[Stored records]
##########
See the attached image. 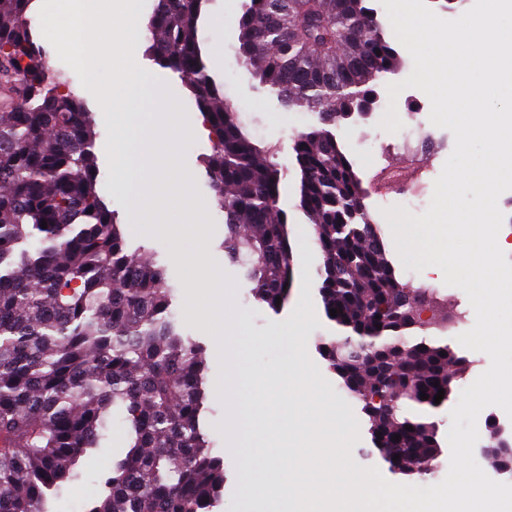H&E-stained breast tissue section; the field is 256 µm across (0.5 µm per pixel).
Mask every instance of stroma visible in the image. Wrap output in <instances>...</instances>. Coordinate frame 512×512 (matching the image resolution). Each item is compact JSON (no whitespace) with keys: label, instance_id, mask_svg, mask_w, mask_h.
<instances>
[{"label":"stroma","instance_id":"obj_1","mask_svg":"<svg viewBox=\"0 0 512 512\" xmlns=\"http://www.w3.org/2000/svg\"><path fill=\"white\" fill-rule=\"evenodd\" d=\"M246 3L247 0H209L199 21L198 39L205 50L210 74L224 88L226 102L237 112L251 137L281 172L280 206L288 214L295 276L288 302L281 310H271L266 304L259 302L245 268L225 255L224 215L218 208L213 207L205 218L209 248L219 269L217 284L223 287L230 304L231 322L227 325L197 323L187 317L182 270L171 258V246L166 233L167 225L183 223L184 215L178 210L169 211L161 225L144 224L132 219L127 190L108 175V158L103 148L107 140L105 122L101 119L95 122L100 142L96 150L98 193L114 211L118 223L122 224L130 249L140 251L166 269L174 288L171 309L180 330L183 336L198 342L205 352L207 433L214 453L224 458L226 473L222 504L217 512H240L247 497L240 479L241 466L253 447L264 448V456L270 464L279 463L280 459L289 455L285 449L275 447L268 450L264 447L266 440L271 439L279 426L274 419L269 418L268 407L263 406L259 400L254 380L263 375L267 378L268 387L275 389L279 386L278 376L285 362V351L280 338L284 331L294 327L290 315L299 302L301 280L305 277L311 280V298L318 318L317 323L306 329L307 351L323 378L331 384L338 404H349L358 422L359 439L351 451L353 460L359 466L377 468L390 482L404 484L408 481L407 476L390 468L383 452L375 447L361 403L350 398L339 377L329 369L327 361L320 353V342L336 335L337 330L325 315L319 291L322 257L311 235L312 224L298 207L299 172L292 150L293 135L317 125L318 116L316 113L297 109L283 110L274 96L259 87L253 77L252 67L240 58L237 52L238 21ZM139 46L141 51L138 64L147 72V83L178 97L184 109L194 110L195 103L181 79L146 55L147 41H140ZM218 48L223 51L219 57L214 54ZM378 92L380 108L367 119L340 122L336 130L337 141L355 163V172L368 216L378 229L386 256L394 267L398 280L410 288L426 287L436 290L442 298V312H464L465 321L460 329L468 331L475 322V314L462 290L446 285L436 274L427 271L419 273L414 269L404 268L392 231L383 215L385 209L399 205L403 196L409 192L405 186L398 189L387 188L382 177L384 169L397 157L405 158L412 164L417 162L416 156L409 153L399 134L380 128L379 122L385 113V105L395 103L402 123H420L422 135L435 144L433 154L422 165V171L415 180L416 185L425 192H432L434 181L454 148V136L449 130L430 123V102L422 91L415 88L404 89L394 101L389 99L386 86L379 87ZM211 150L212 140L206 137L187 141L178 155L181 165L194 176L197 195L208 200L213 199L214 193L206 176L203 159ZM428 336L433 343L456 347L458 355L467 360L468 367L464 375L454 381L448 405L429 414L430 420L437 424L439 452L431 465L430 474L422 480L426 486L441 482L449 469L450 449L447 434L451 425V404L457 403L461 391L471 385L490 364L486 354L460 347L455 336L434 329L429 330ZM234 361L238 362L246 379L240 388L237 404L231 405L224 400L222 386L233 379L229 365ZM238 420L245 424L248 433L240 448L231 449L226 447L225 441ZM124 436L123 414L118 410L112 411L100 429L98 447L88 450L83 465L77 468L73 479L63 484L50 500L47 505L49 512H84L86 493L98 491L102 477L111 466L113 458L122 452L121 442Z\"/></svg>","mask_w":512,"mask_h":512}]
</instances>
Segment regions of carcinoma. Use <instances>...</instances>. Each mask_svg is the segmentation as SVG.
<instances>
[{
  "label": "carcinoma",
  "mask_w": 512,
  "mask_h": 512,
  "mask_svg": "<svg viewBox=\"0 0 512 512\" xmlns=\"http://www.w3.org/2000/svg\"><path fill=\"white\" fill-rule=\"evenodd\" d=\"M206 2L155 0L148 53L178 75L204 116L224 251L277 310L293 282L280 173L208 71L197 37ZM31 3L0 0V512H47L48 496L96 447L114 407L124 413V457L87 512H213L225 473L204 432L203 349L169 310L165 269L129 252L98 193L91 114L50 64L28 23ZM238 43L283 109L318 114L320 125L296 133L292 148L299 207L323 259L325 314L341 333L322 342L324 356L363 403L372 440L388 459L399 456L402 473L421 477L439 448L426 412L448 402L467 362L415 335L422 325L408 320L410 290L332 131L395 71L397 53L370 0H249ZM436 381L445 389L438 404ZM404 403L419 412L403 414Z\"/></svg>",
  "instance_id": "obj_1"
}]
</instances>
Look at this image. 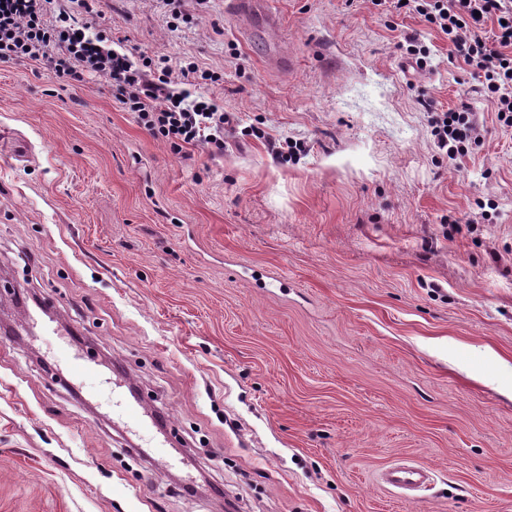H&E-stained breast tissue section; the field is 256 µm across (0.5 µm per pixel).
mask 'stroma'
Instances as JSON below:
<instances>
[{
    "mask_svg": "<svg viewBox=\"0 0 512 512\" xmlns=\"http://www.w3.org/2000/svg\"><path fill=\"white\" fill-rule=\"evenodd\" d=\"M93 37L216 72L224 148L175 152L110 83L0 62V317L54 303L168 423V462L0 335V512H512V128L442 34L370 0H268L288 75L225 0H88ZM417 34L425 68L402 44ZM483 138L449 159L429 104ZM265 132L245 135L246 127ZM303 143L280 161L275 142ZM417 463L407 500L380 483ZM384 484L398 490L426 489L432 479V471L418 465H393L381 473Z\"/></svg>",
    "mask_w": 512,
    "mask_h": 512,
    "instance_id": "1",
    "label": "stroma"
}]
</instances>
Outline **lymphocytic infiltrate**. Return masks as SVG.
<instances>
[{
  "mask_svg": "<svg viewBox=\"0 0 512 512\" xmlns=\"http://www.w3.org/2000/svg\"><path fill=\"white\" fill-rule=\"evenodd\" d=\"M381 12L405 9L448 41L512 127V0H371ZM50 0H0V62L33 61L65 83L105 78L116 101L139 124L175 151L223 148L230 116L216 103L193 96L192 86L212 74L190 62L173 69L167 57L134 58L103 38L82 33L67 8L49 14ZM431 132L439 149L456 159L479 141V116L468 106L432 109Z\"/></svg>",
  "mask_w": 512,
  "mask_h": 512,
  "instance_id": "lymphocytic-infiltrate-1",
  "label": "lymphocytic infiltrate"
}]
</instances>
##########
→ **GIVEN REQUEST**
Quote exactly what appears from the line containing "Outline **lymphocytic infiltrate**." through the final line of the listing above, including both of those lines.

→ **COMPLETE RESPONSE**
Outline **lymphocytic infiltrate**. Return masks as SVG.
<instances>
[{
  "mask_svg": "<svg viewBox=\"0 0 512 512\" xmlns=\"http://www.w3.org/2000/svg\"><path fill=\"white\" fill-rule=\"evenodd\" d=\"M381 12L405 9L448 41L512 127V0H371ZM50 0H0V62L33 61L65 83L105 78L116 101L139 124L175 151L223 148L230 116L216 103L193 96L192 86L212 74L190 62L173 69L167 57L134 58L103 38L82 33L67 8L49 14ZM431 132L439 149L456 159L479 141V116L468 106L432 109Z\"/></svg>",
  "mask_w": 512,
  "mask_h": 512,
  "instance_id": "lymphocytic-infiltrate-1",
  "label": "lymphocytic infiltrate"
}]
</instances>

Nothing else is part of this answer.